> RECORDS SHOWN:
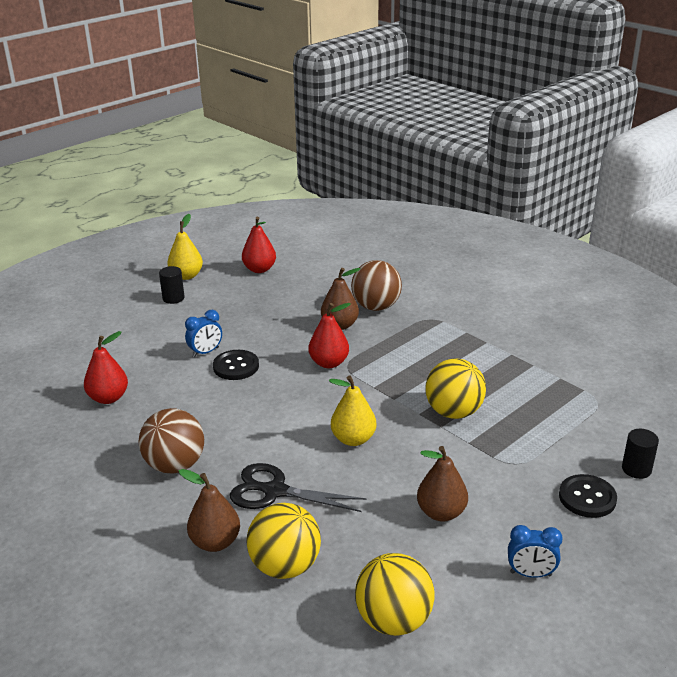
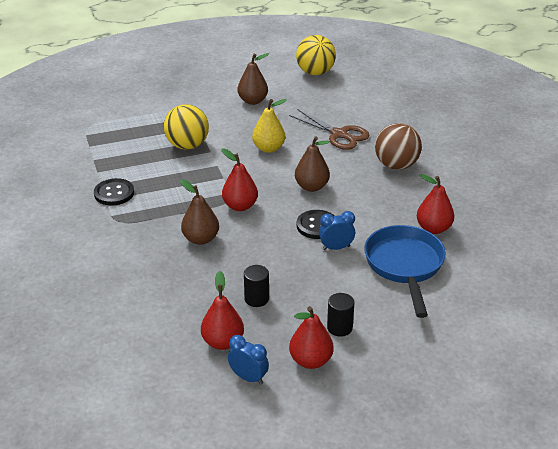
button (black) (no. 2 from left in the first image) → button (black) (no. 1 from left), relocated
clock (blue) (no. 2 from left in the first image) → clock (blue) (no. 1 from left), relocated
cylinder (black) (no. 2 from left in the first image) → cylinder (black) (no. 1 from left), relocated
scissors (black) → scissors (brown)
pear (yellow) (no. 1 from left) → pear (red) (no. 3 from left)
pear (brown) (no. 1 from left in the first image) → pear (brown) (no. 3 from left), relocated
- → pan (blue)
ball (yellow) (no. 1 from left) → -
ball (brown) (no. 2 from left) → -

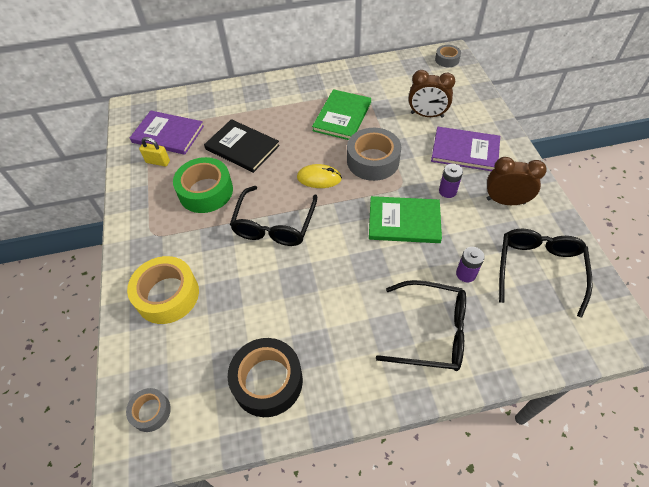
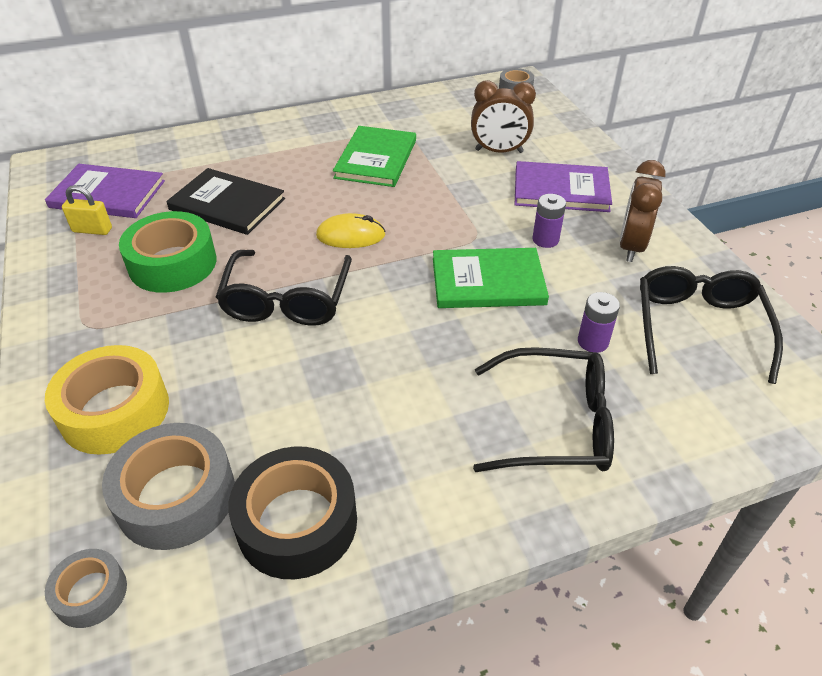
tape (grey) (no. 2 from left), relocated
clock (brown) (no. 2 from left), 75 degrees counterclockwise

> AIM OF THE TASK: Count, in the records above, the lines that contain "left", and write only the resulting number.

> ANSWER TO THIS TASK: 9